» **Exercise prompt**
What is needed here is an exact repetition of the records below, beginning at the line that has "blue cake: 5 -> 4" and stopping after the line that has "yellow cake: 3 -> 2".

» **Given entries**
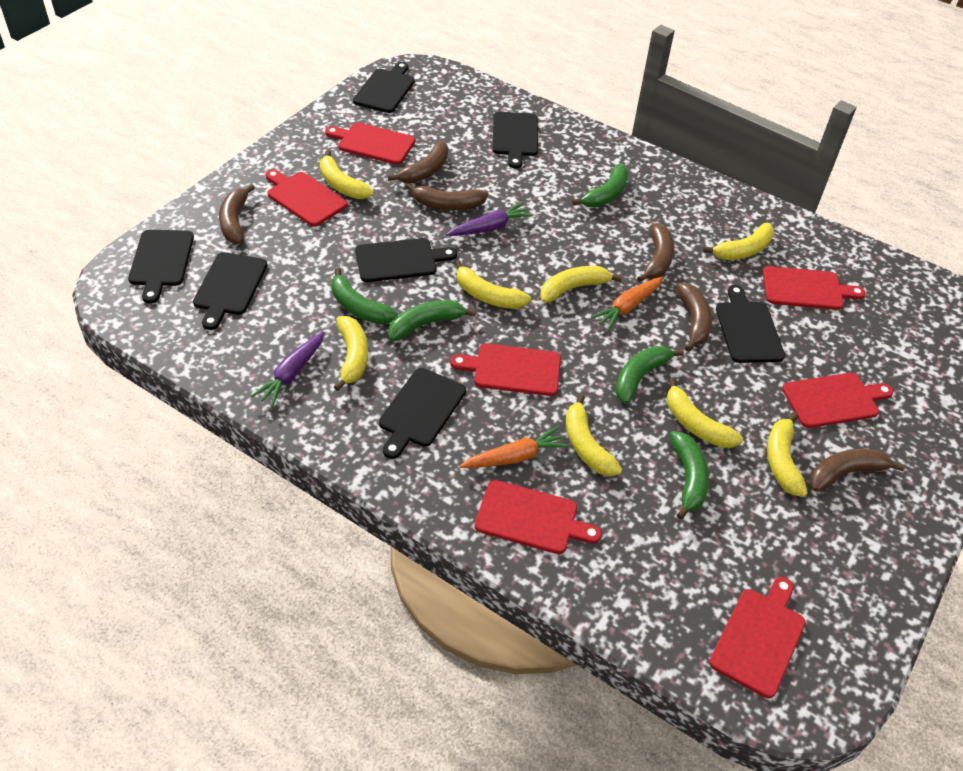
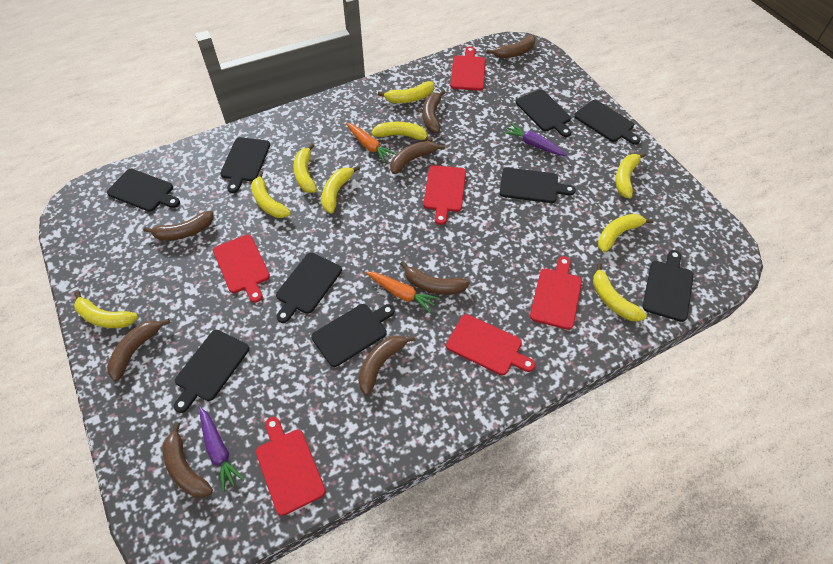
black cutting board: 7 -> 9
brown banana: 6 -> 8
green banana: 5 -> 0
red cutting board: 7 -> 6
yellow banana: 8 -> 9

...

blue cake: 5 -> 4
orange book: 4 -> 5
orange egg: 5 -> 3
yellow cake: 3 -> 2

--

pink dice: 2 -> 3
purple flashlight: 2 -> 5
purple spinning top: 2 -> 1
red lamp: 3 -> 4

» **Finished task**
blue cake: 5 -> 4
orange book: 4 -> 5
orange egg: 5 -> 3
yellow cake: 3 -> 2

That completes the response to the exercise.